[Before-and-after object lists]
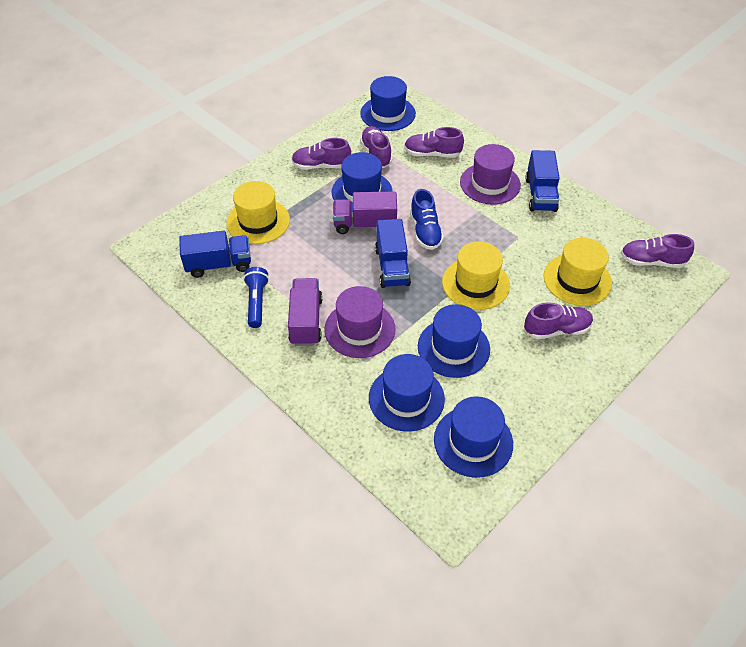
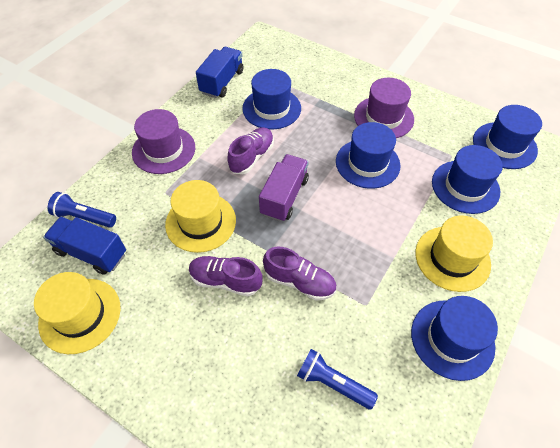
blue flashlight: 1 -> 2
blue shoe: 1 -> 0
blue truck: 3 -> 2
purple shoe: 5 -> 3
purple truck: 2 -> 1

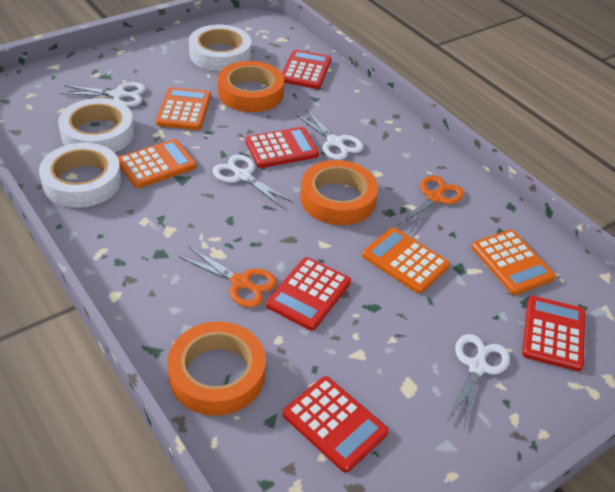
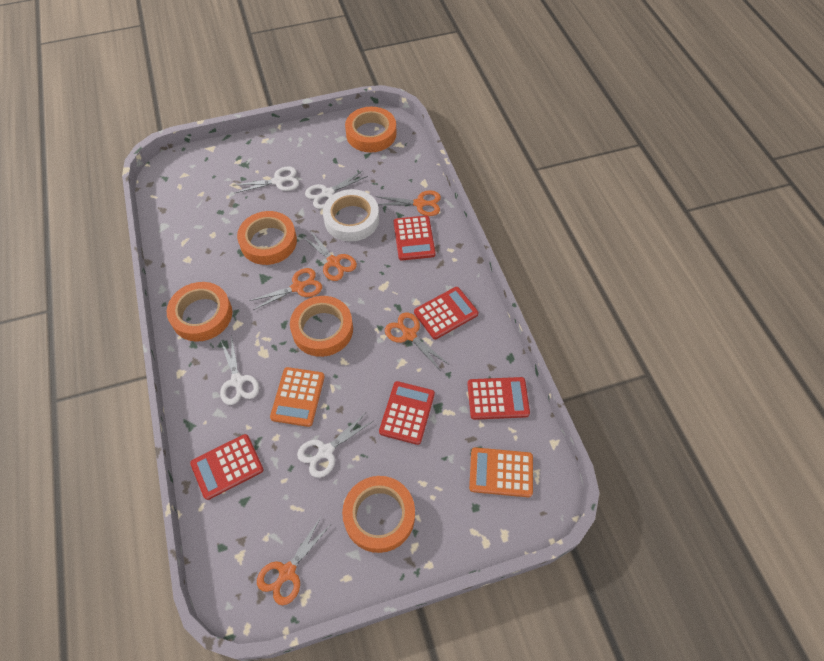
orange calculator: 4 -> 2
orange scissors: 2 -> 5
orange tape: 3 -> 5
white tape: 3 -> 1

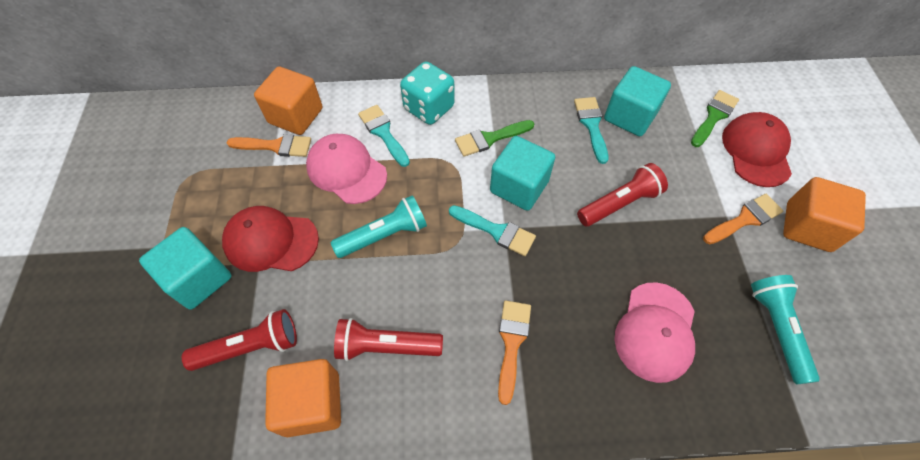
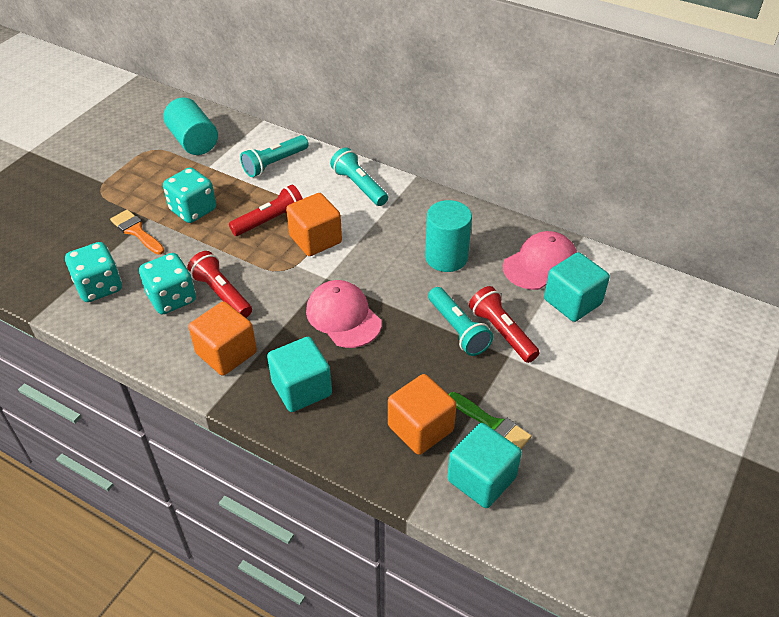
green brush: 2 -> 1
orange brush: 3 -> 1
red cap: 2 -> 0
turquoise brush: 3 -> 0
turquoise cylinder: 0 -> 2
turquoise dice: 1 -> 3
turquoise flashlight: 2 -> 3

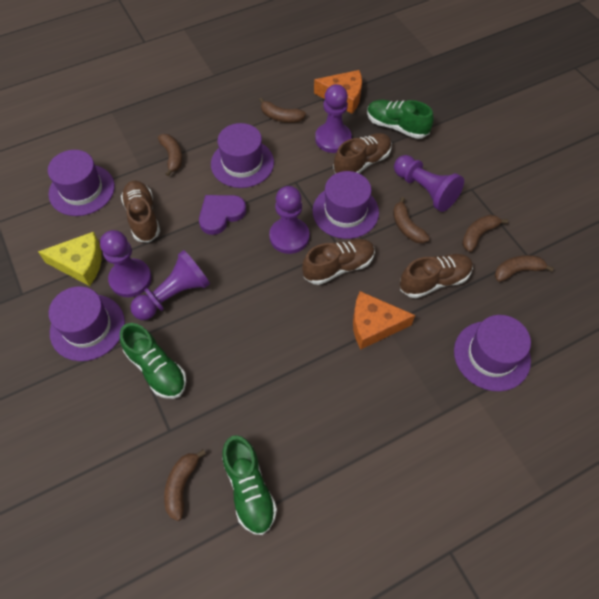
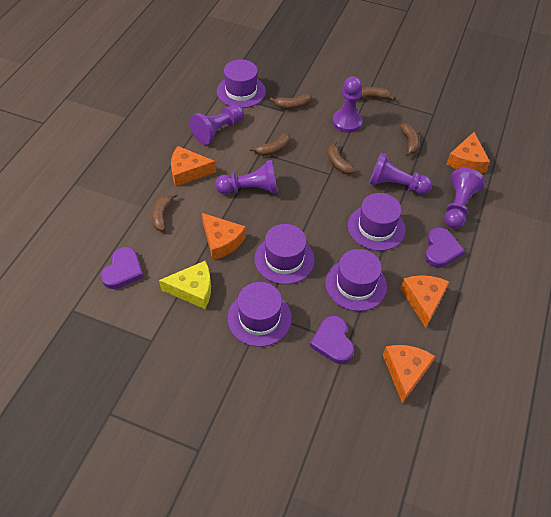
brown shoe: 4 -> 0
green shoe: 3 -> 0
orange cheese: 2 -> 5
purple heart: 1 -> 3

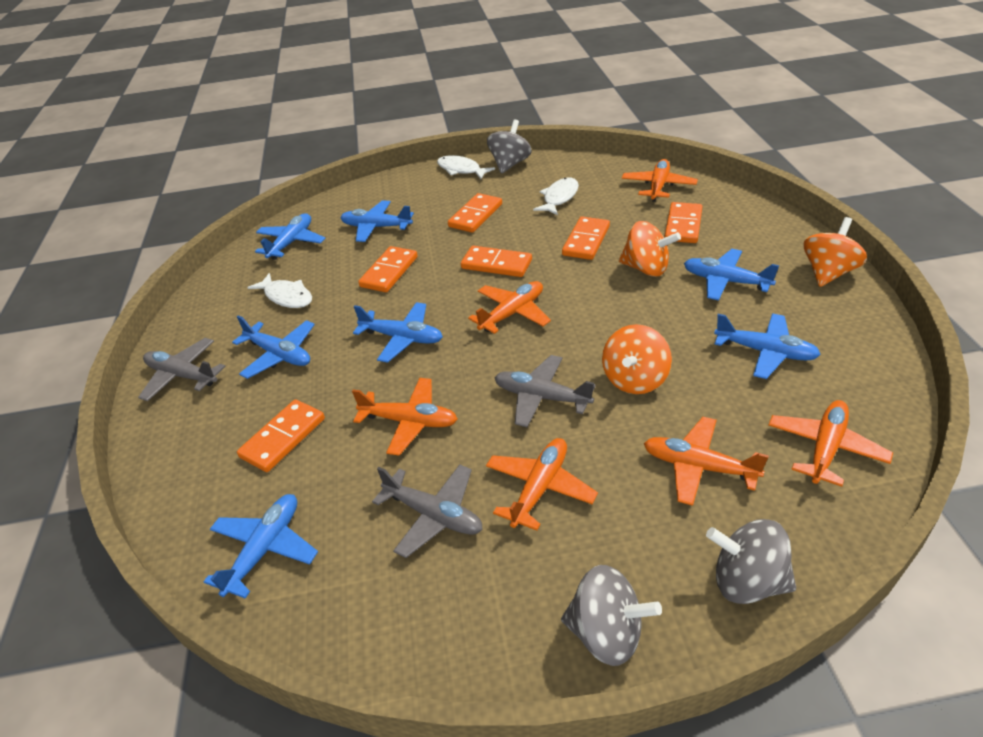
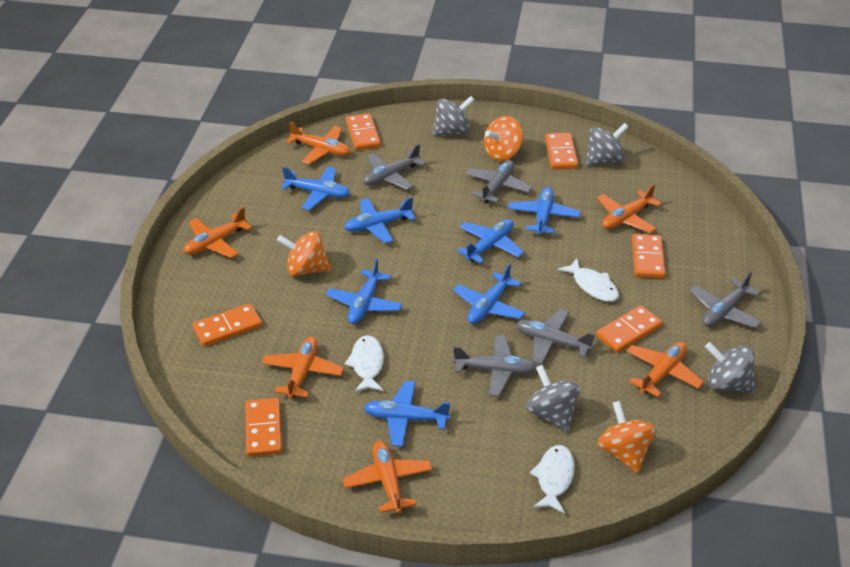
grey plane: 3 -> 5
grey spinning top: 3 -> 4

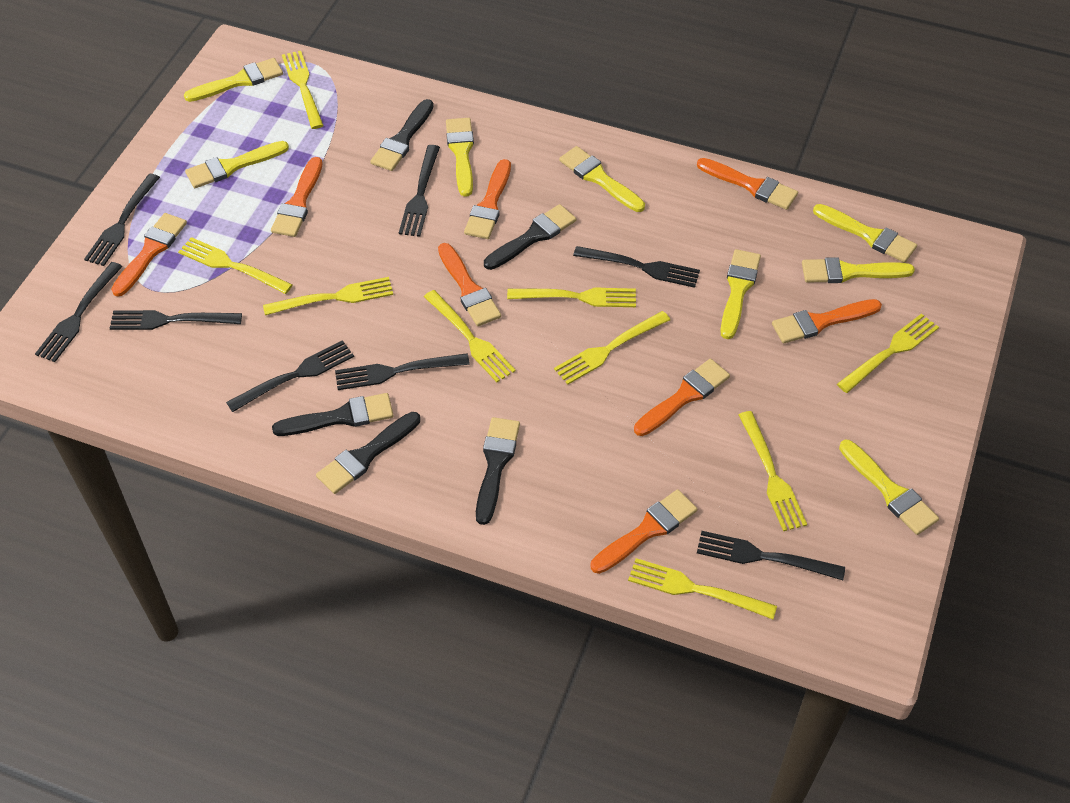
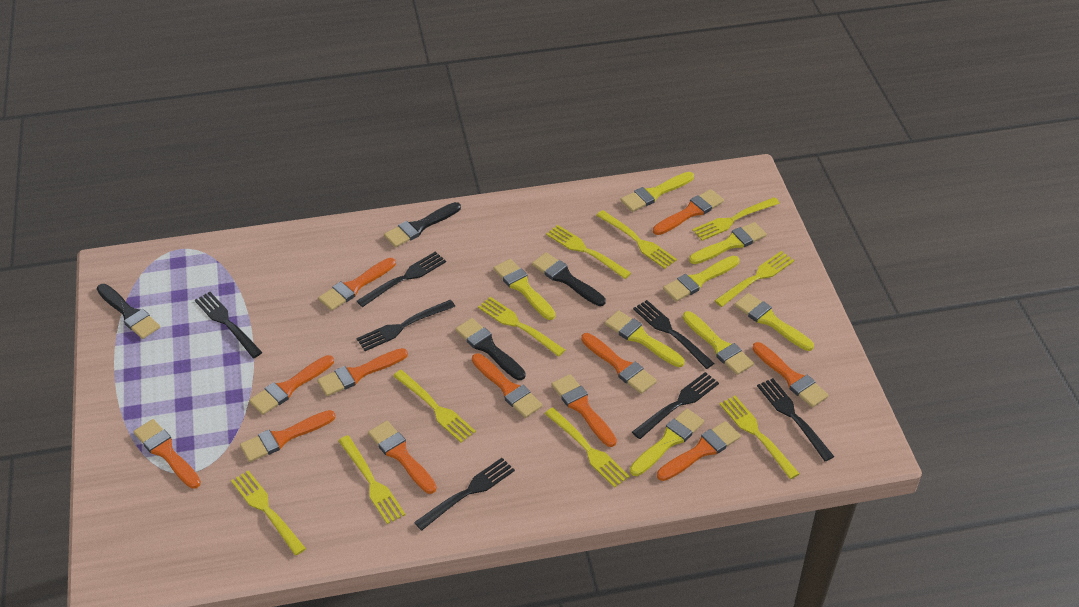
black brush: 5 -> 4
black fork: 8 -> 7
orange brush: 8 -> 12
yellow fork: 9 -> 10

* **TASK BRIEF**
Exclude all pictures and return precisely the lines from the one containing "orange tape: 3 -> 5" through the closing line of the data.

* **EXERCISE ANSWER**
orange tape: 3 -> 5
white tape: 3 -> 1

green brush: 2 -> 1
orange brush: 3 -> 1
red cap: 2 -> 0
turquoise brush: 3 -> 0
turquoise cylinder: 0 -> 2
turquoise dice: 1 -> 3
turquoise flashlight: 2 -> 3

brown shoe: 4 -> 0
green shoe: 3 -> 0
orange cheese: 2 -> 5
purple heart: 1 -> 3

grey plane: 3 -> 5
grey spinning top: 3 -> 4

black brush: 5 -> 4
black fork: 8 -> 7
orange brush: 8 -> 12
yellow fork: 9 -> 10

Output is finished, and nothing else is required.